◆ **Information supplied**

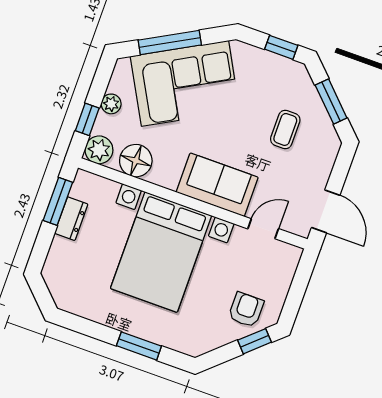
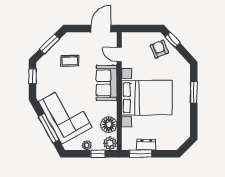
armchair: (246, 310) -> (159, 49), turned 68

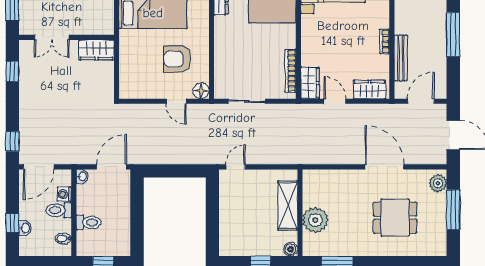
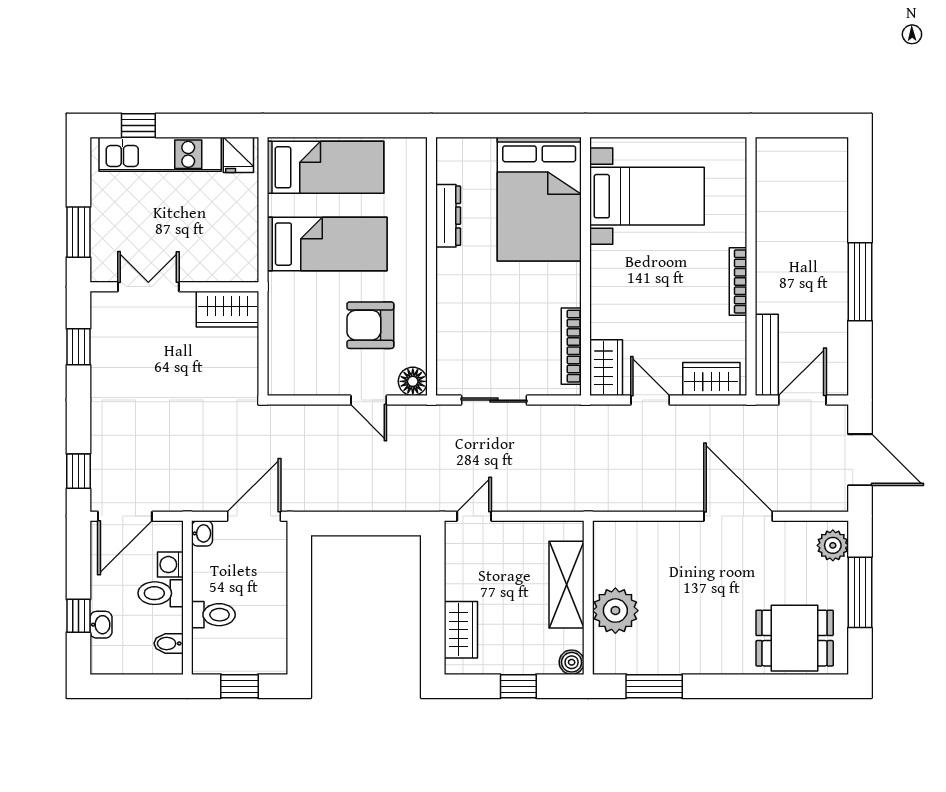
double door: (52, 37) -> (148, 287), swing flipped
bookcase: (384, 41) -> (738, 282), width x1.56
bench: (401, 58) -> (767, 355), moved
dining table: (395, 218) -> (795, 638), moved
wardrobe: (228, 231) -> (461, 630), added

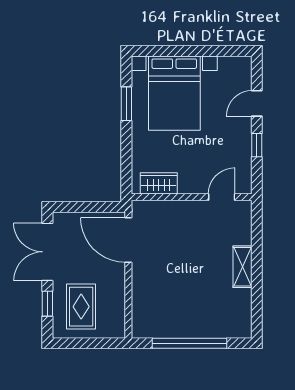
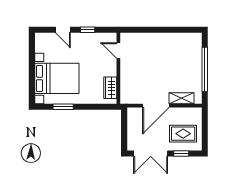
door: (128, 240) -> (156, 106), moved
shelving: (242, 267) -> (181, 98), moved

◆ **Work instruction**
What is needed is an exact copy of the lines from the one containing "door: (128, 240) -> (156, 106), moved" through the final line of the data, both included, and nothing more.

◆ **Expected output**
door: (128, 240) -> (156, 106), moved
shelving: (242, 267) -> (181, 98), moved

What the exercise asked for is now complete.